### Work instructions
Each entry that follows should be given again word for word; please leave out its pictures.

⟨

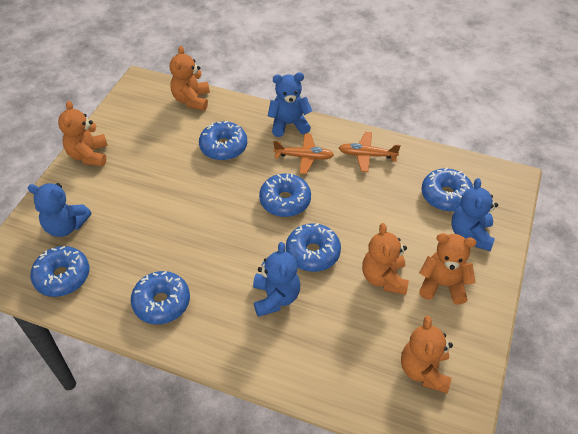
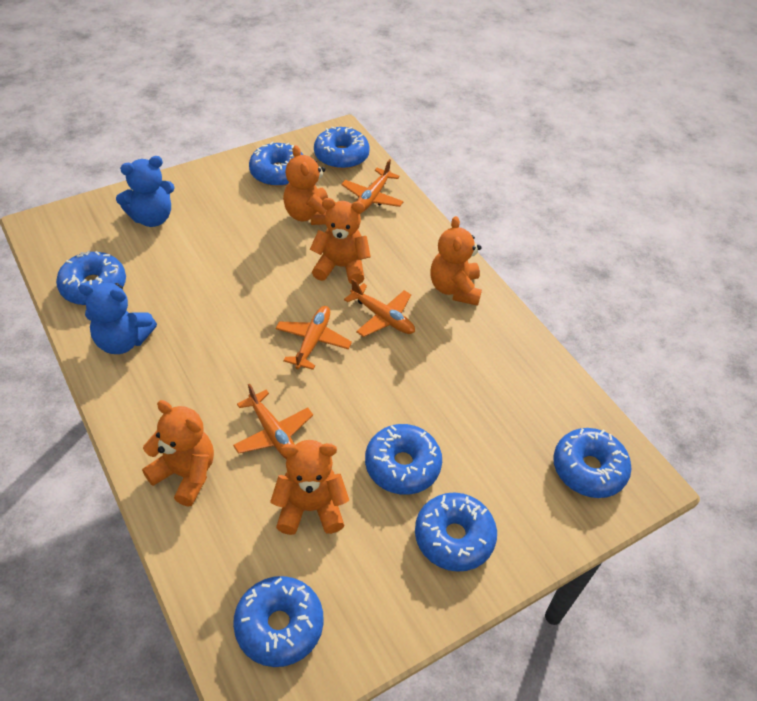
blue donut: 6 -> 7
blue teddy bear: 4 -> 2
orange plane: 2 -> 4

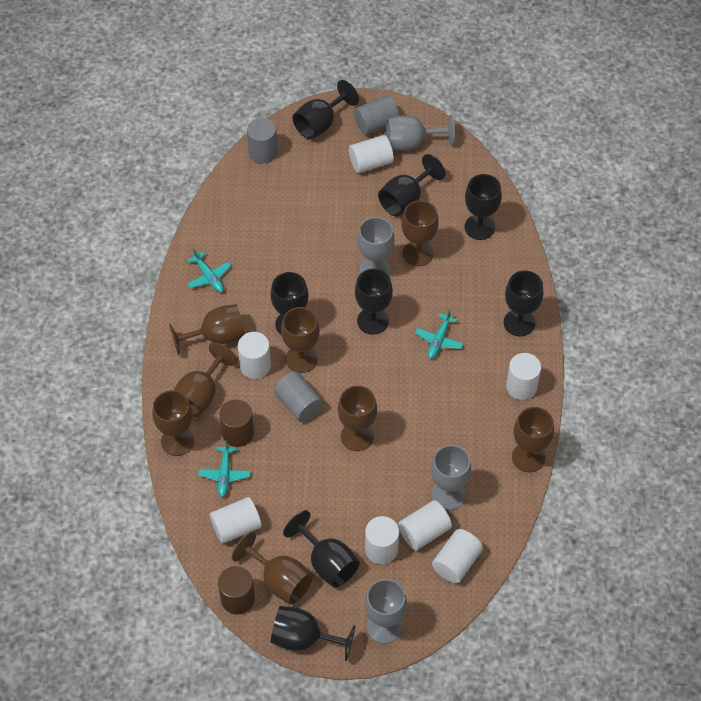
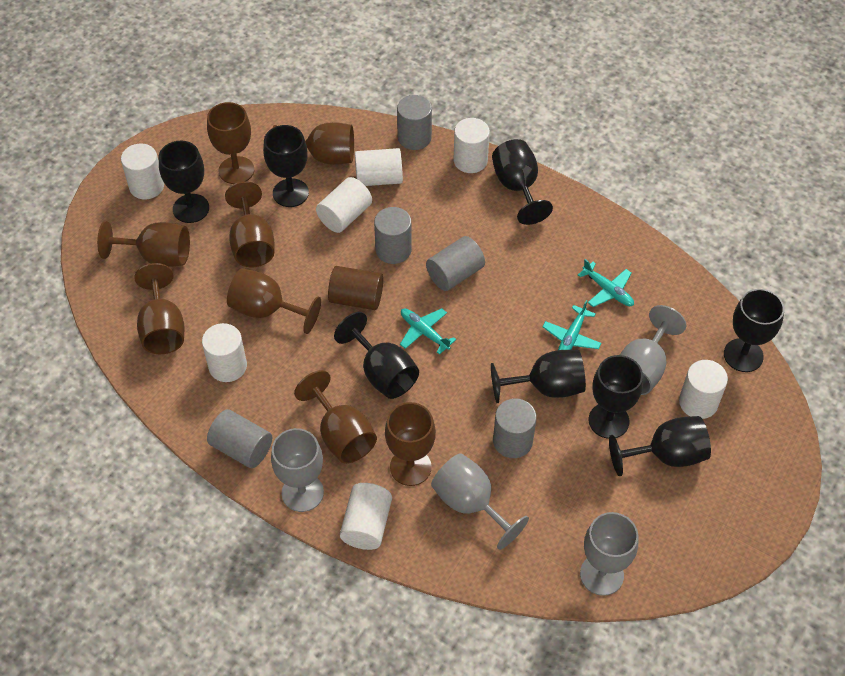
brown cylinder: 2 -> 1
grey cylinder: 3 -> 5

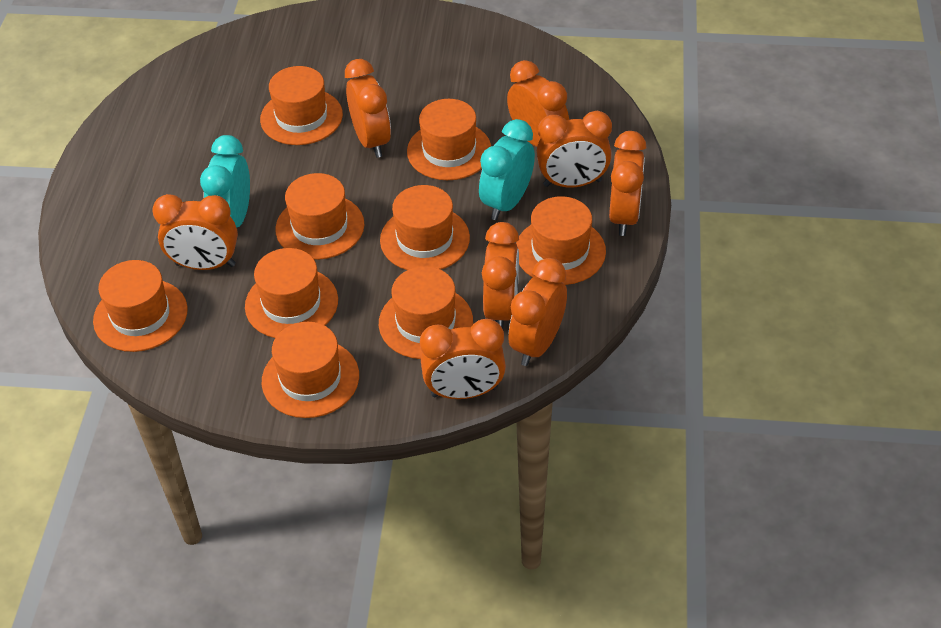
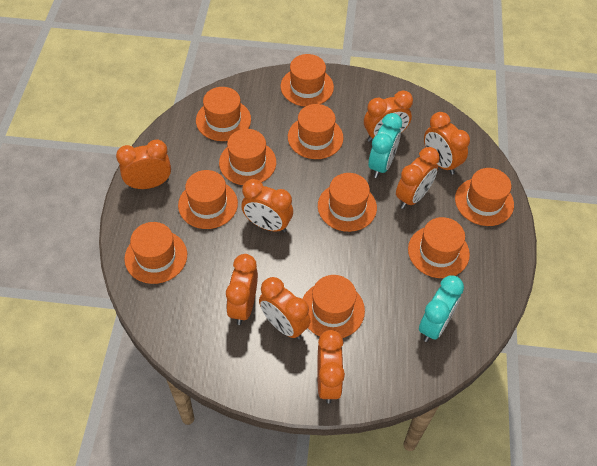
orange hat: 9 -> 10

⟩

### Task solution
blue donut: 6 -> 7
blue teddy bear: 4 -> 2
orange plane: 2 -> 4

brown cylinder: 2 -> 1
grey cylinder: 3 -> 5

orange hat: 9 -> 10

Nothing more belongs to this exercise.